Problem: Only a slice of the listing below is wanted. Retype the lines from the one containing "(530, 292) = (474, 198): orange" through the one containing "(556, 549) = (663, 365): black", exactly, both ends included.

** Opening Dataset block **

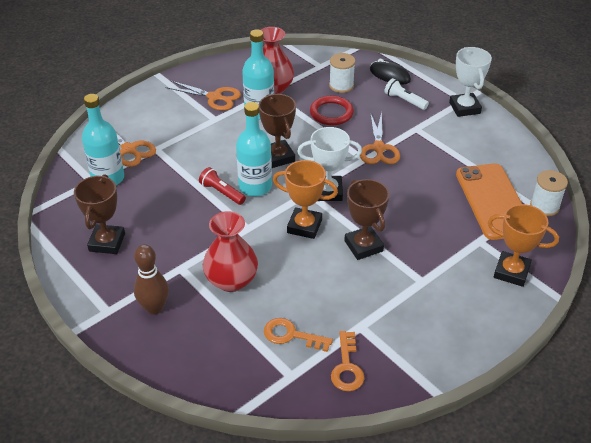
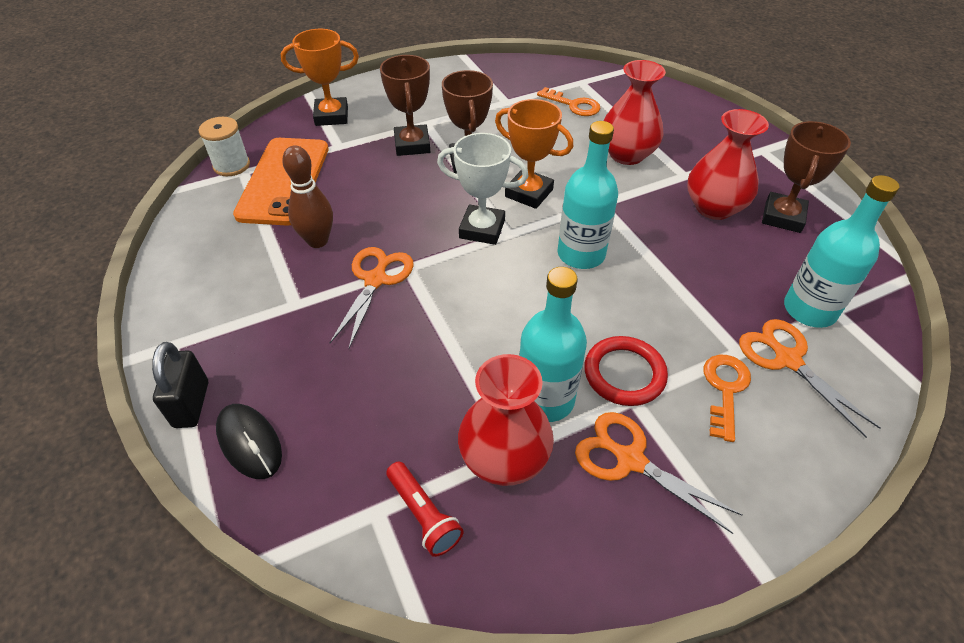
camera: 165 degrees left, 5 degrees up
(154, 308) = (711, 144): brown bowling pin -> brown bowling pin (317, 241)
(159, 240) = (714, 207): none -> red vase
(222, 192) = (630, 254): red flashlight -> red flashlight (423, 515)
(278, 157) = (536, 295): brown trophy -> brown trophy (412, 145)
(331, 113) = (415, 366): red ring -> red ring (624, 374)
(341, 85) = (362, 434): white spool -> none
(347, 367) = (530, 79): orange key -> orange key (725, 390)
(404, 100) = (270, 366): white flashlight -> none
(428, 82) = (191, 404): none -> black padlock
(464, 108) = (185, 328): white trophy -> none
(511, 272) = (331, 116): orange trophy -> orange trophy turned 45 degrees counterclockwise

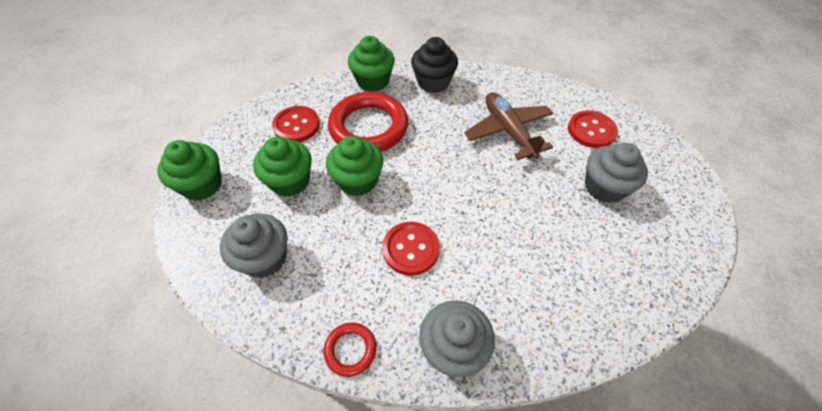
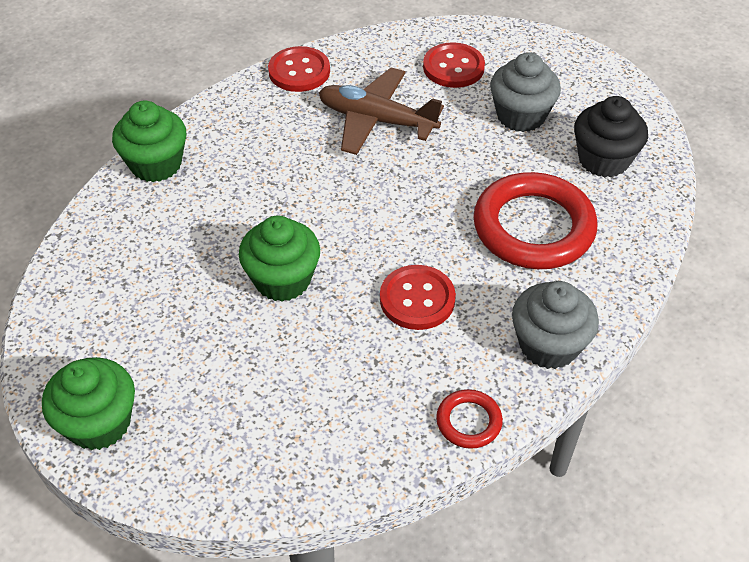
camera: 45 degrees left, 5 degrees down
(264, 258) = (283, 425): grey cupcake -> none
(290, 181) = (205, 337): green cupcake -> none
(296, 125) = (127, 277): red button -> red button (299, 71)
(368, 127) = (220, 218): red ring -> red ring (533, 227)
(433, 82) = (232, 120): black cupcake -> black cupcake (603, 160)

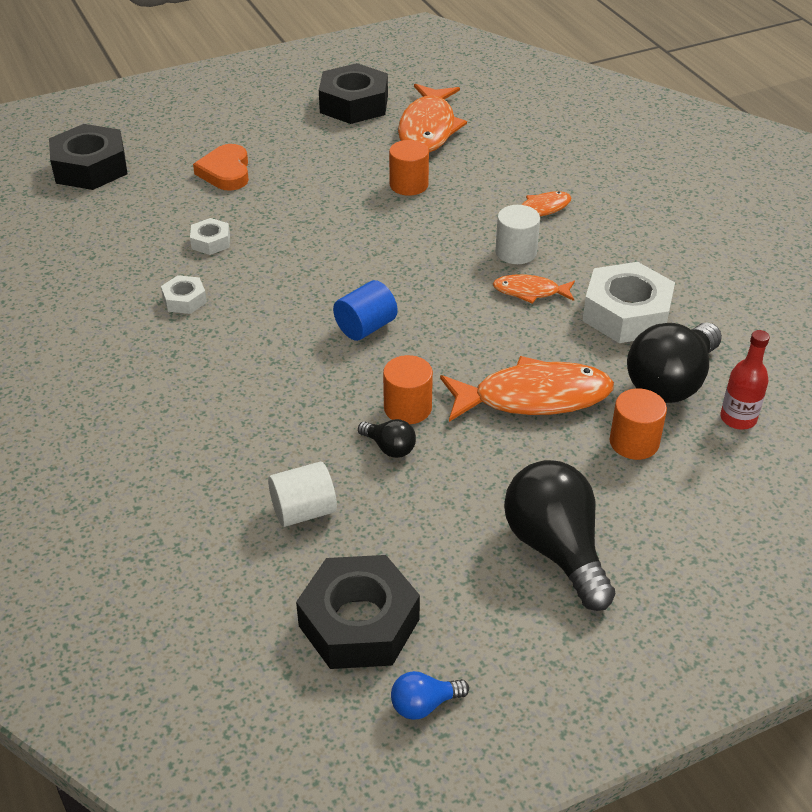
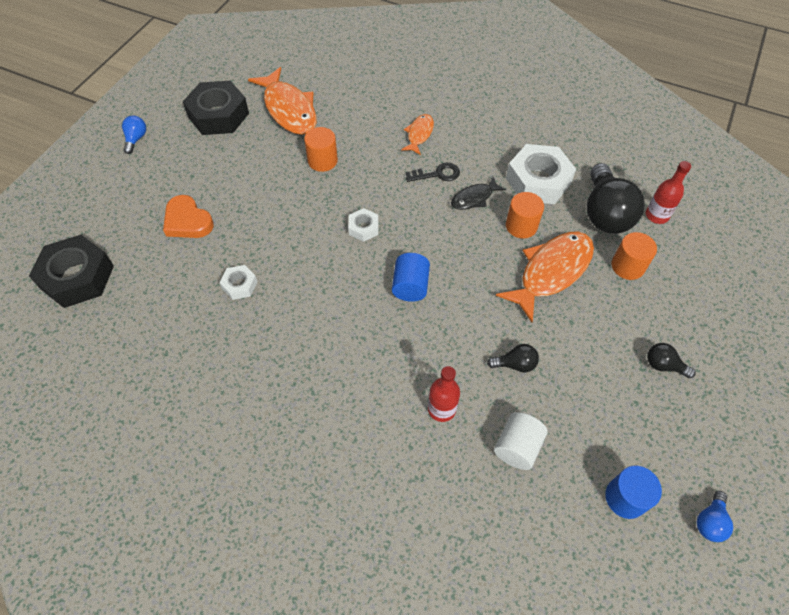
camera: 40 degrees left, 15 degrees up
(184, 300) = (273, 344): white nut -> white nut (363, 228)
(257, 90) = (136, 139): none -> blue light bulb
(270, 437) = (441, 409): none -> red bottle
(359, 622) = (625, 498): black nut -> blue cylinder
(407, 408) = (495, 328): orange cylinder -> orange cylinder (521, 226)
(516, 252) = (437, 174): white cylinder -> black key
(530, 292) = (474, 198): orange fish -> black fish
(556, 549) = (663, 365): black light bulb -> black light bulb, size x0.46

** Closing Dataset block **
** Opening Dataset block **

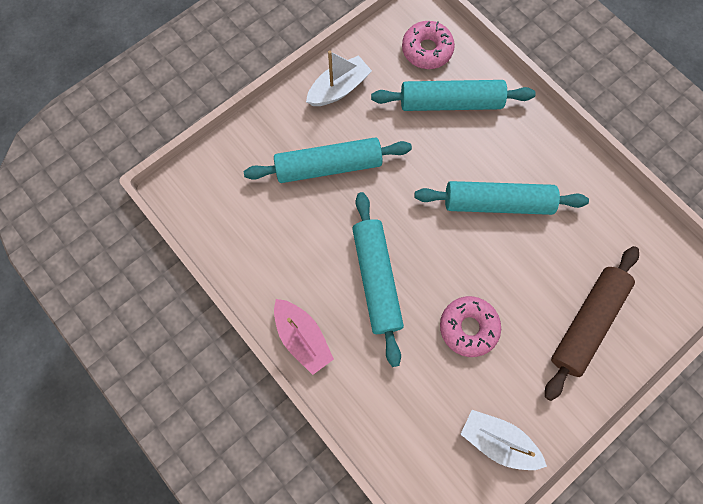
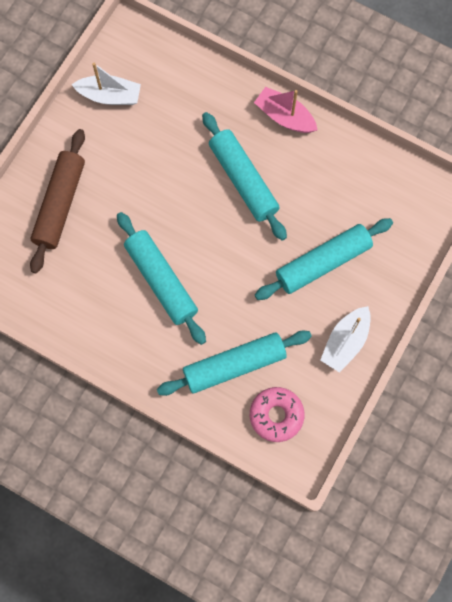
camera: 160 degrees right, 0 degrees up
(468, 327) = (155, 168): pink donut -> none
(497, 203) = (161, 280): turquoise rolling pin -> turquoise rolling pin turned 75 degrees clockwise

** Closing Dataset block **

Completed task:
(530, 292) = (474, 198): orange fish -> black fish
(556, 549) = (663, 365): black light bulb -> black light bulb, size x0.46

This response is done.